** SUPPLIED INFORMATION follows **

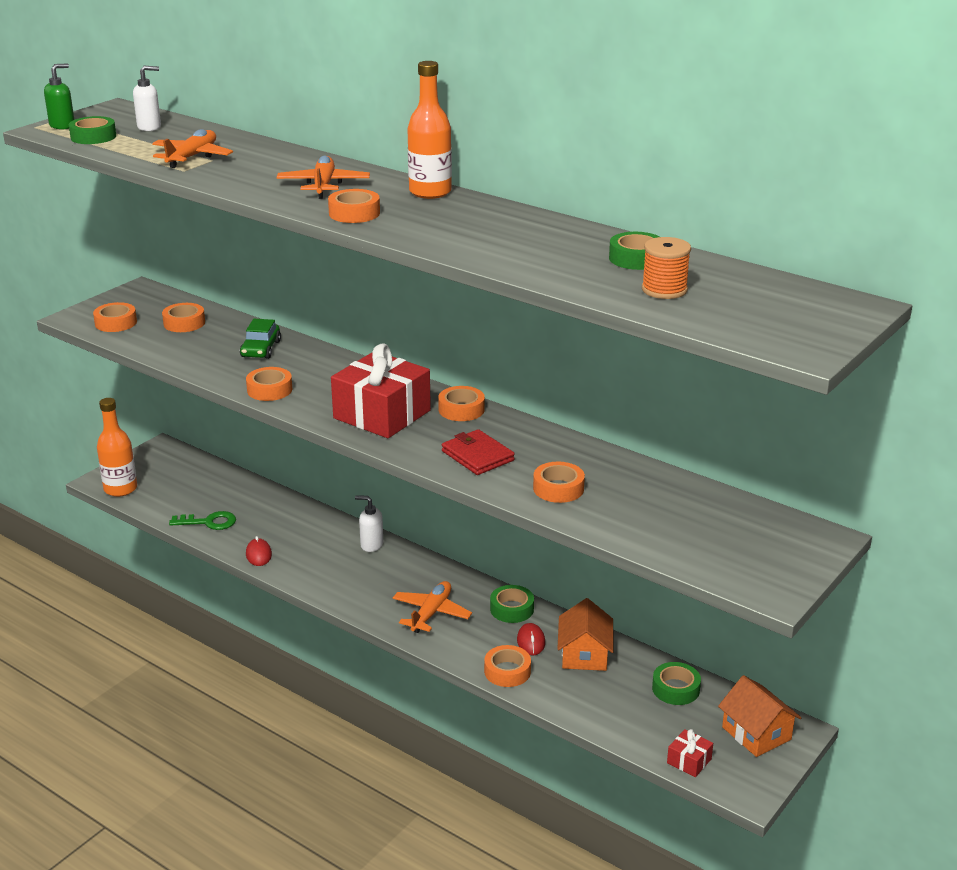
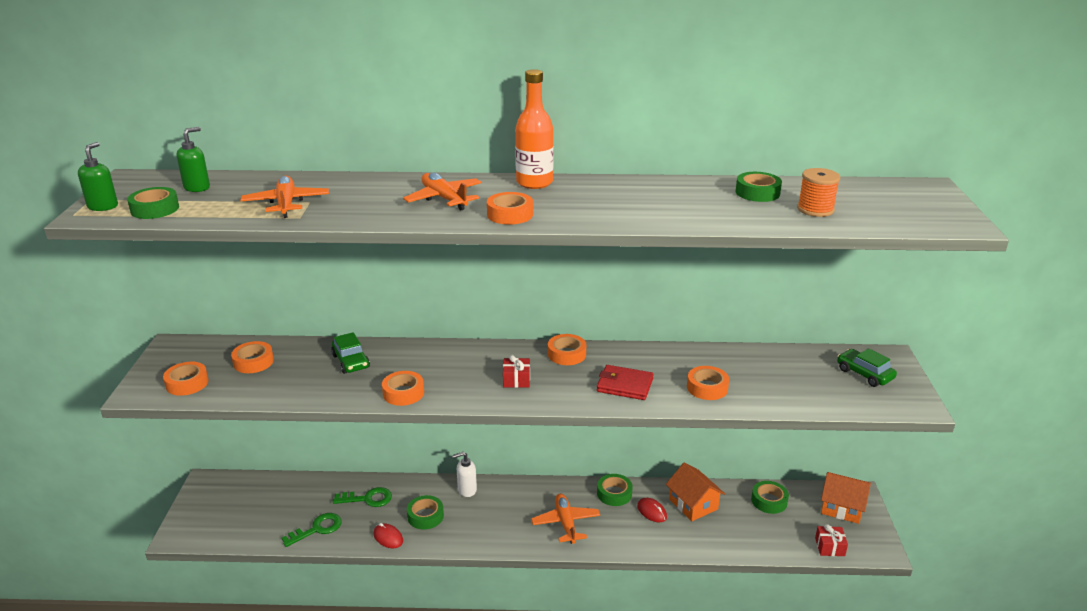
camera: 35 degrees left, 0 degrees up
(120, 489) = (205, 534): orange bottle -> none
(149, 127) = (197, 188): white soap dispenser -> green soap dispenser
(276, 515) = (368, 499): none -> green key
(309, 551) = (425, 516): none -> green tape
(382, 414) = (516, 380): red gift -> red gift, size x0.43
(507, 671) = (661, 541): orange tape -> none
(761, 542) = (864, 374): none -> green car

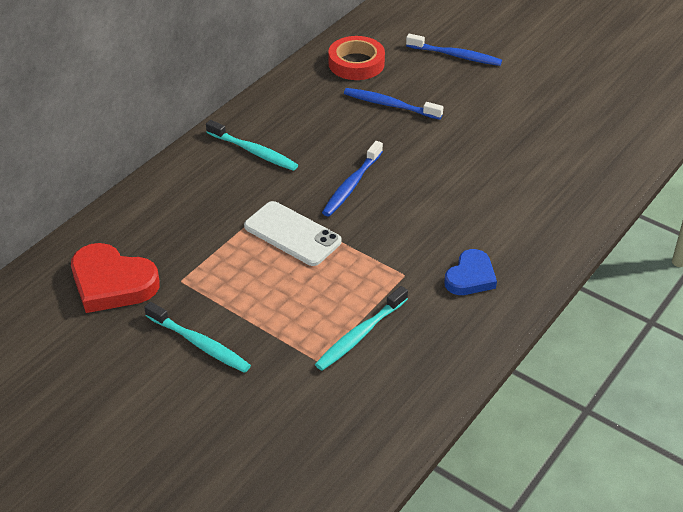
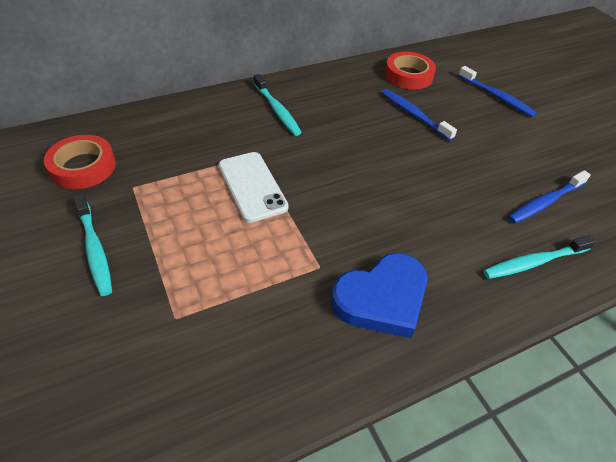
camera: 25 degrees right, 5 degrees up
(112, 283) = (83, 167): red heart -> red tape
(351, 185) = (334, 165): blue toothbrush -> blue toothbrush (545, 202)
(360, 335) = (233, 309): turquoise toothbrush -> turquoise toothbrush (534, 262)
(470, 277) = (381, 298): blue heart -> blue heart, size x1.57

** End of SUPPLIED INFORMATION **

THE TASK » In the records above, locate every line with the string "none" and copy it.

ANSWER SPACE »
(120, 489) = (205, 534): orange bottle -> none
(276, 515) = (368, 499): none -> green key
(309, 551) = (425, 516): none -> green tape
(507, 671) = (661, 541): orange tape -> none
(761, 542) = (864, 374): none -> green car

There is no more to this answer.